Task description: Look for the word "capsule" in the material below. Copy each line that has it.

Record excerpts:
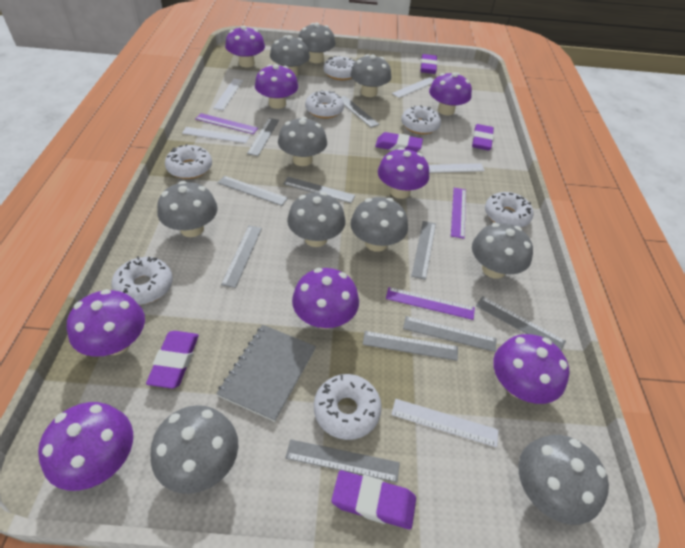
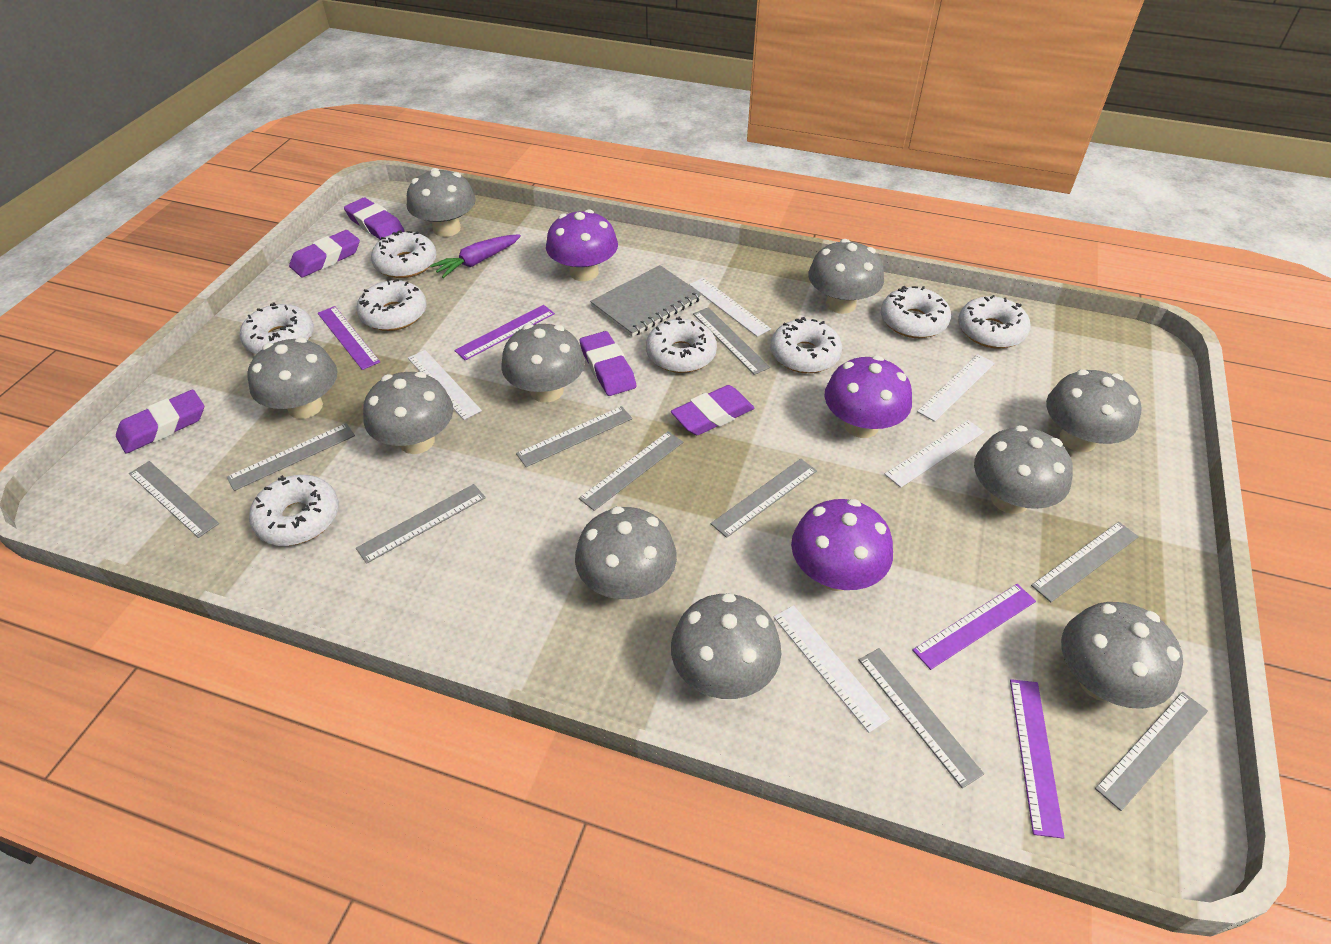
purple carrot: 0 -> 1
purple mushroom: 8 -> 3
purple ruler: 3 -> 4
white donut: 7 -> 8

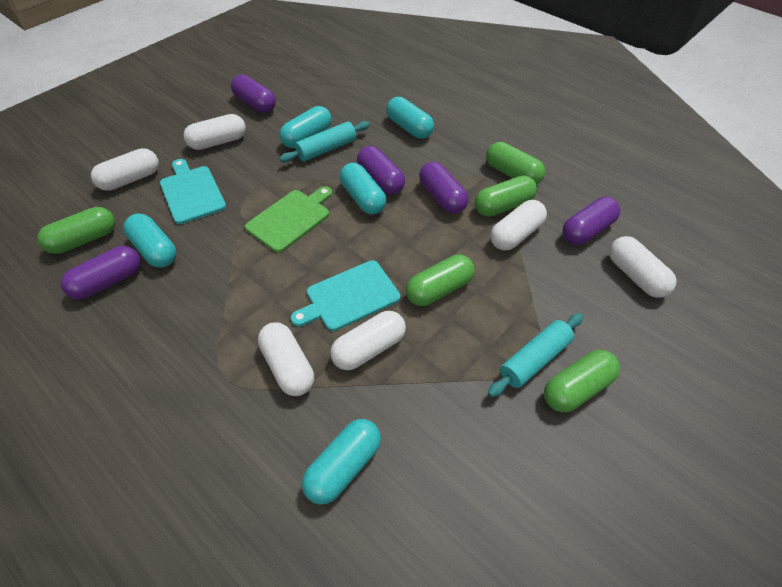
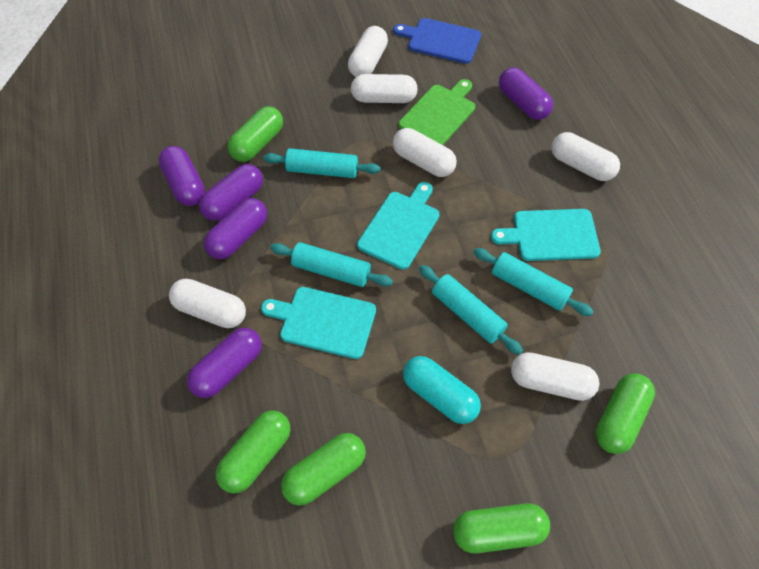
blue cutting board: 0 -> 1
turquoise capsule: 5 -> 1
turquoise cutting board: 2 -> 3
turquoise rolling pin: 2 -> 4

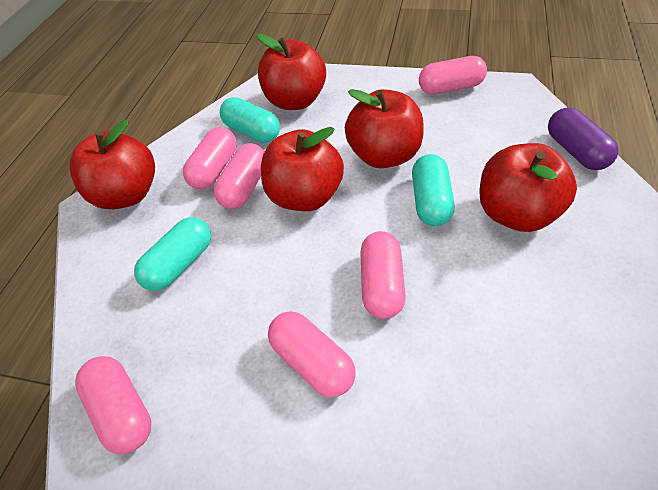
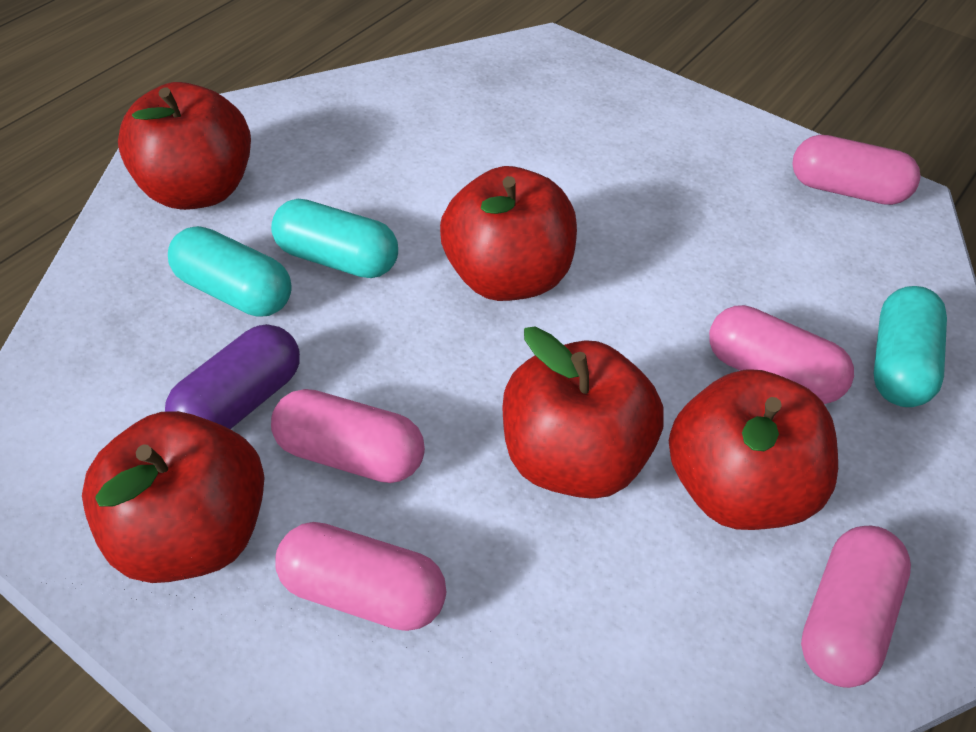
pink capsule: 6 -> 5

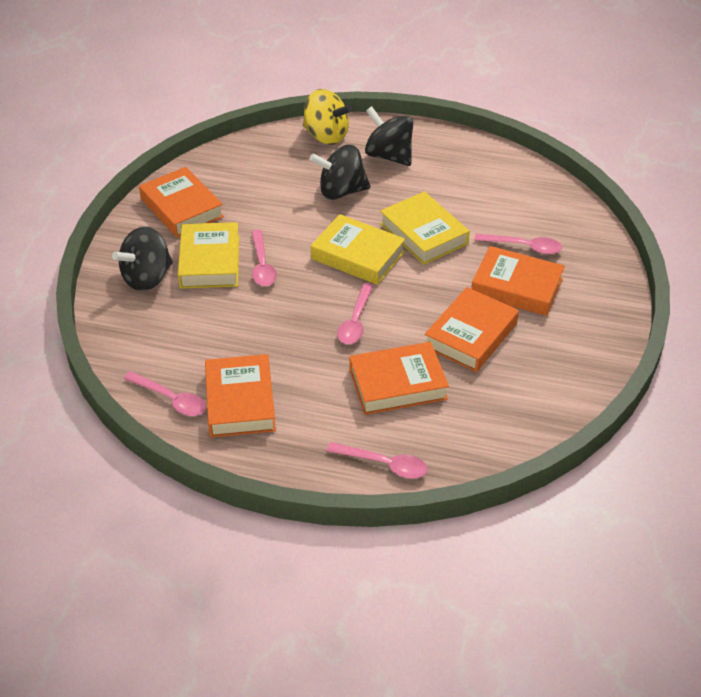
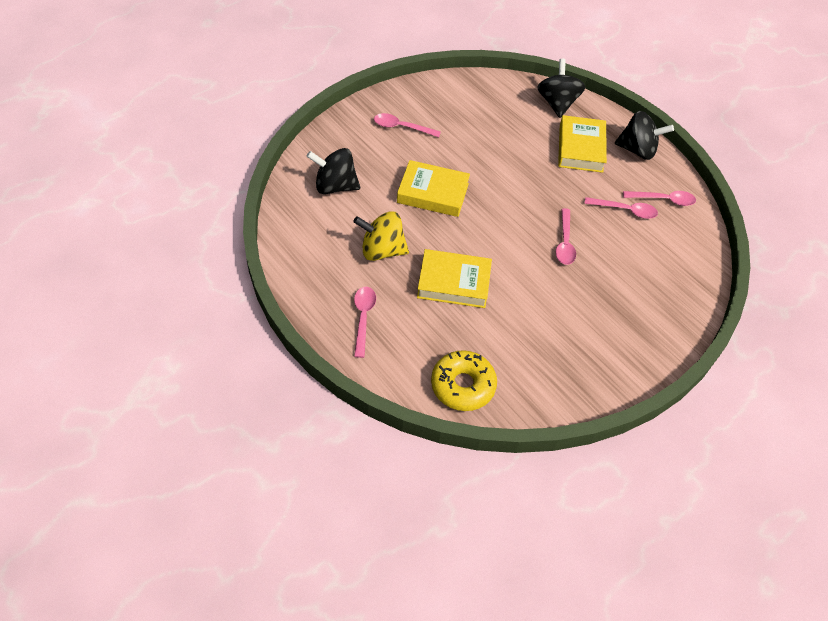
orange book: 5 -> 0
yellow donut: 0 -> 1

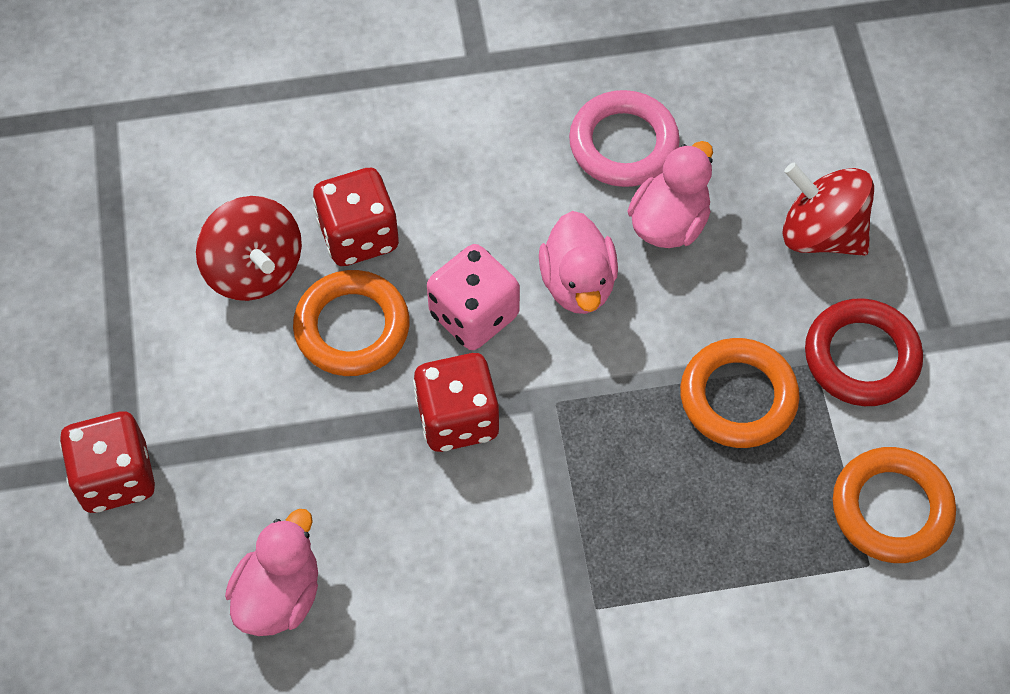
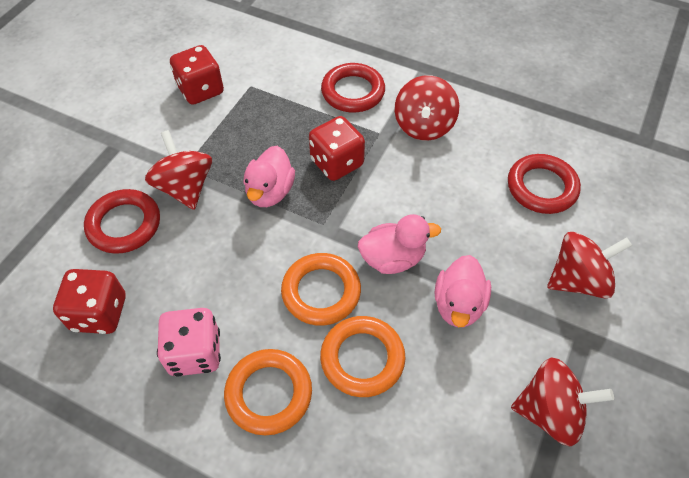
pink ring: 1 -> 0
red ring: 1 -> 3
red spinning top: 2 -> 4

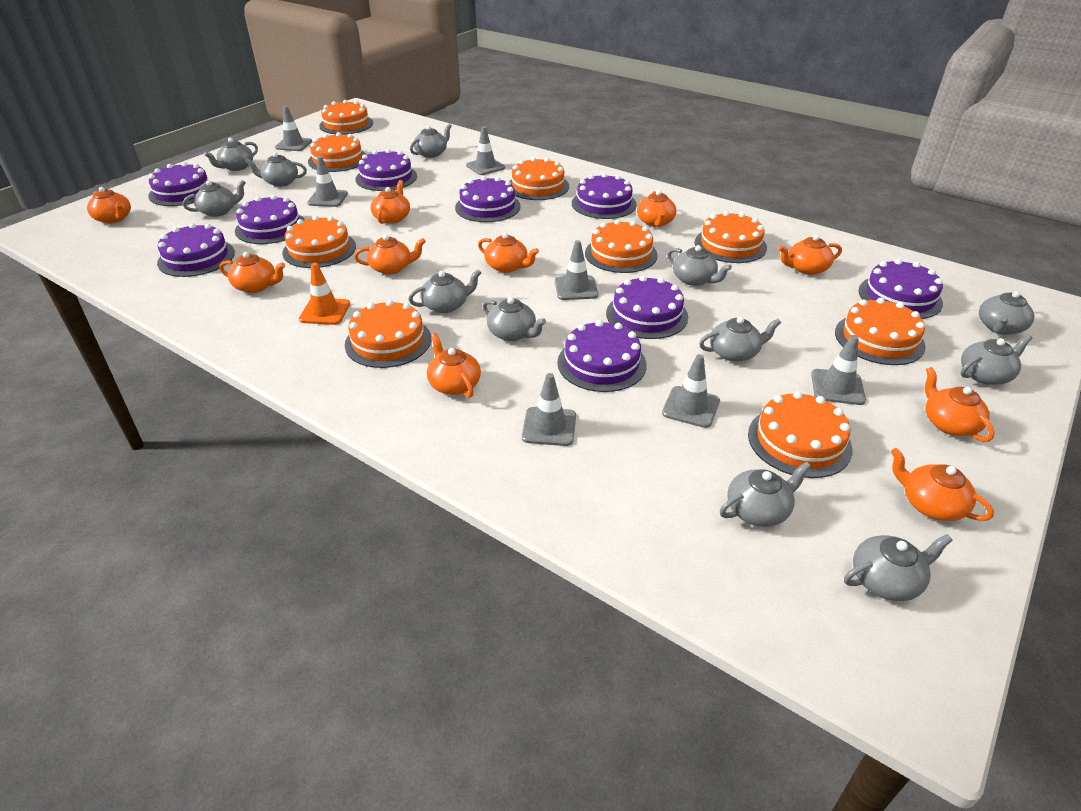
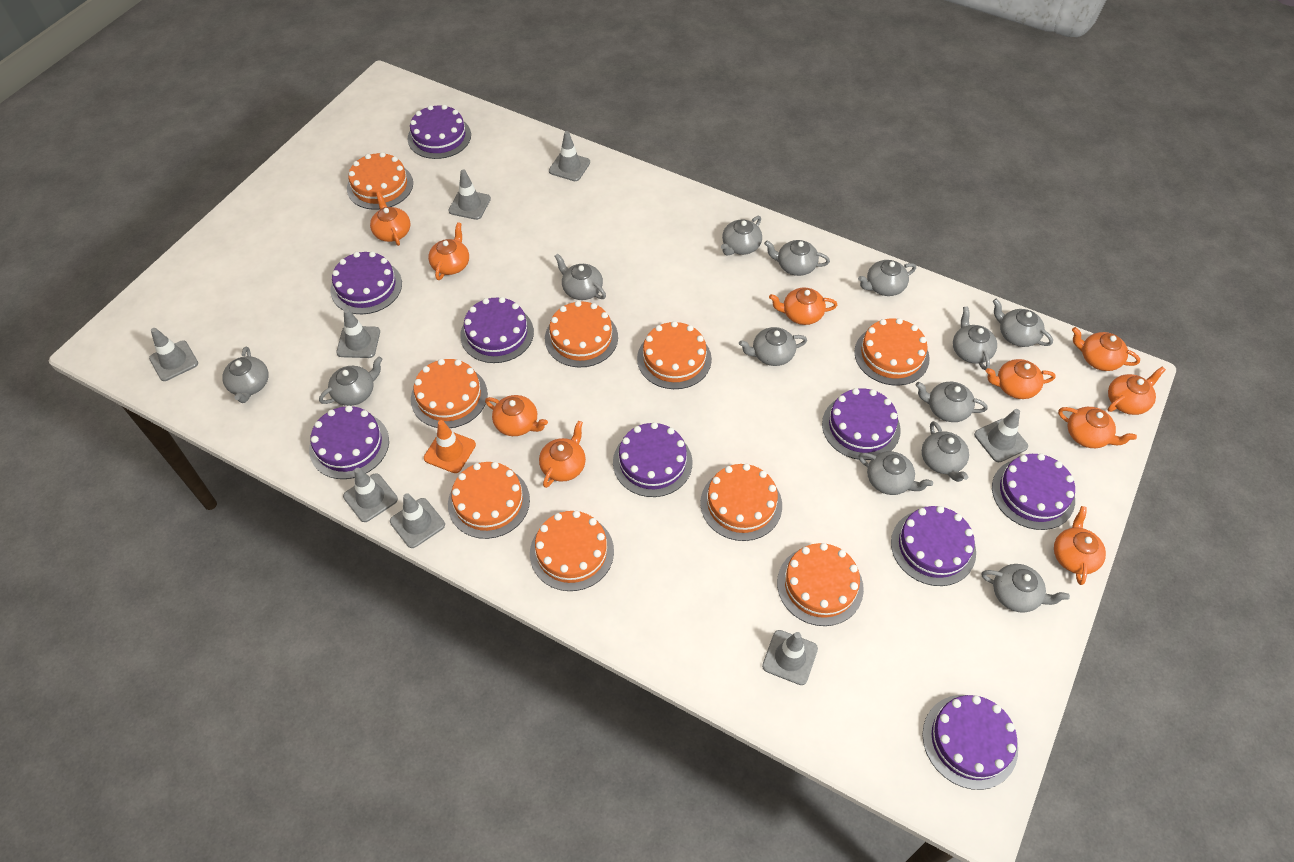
grey teapot: 12 -> 13
grey traffic cone: 7 -> 8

Response:
turquoise capsule: 5 -> 1
pink capsule: 6 -> 5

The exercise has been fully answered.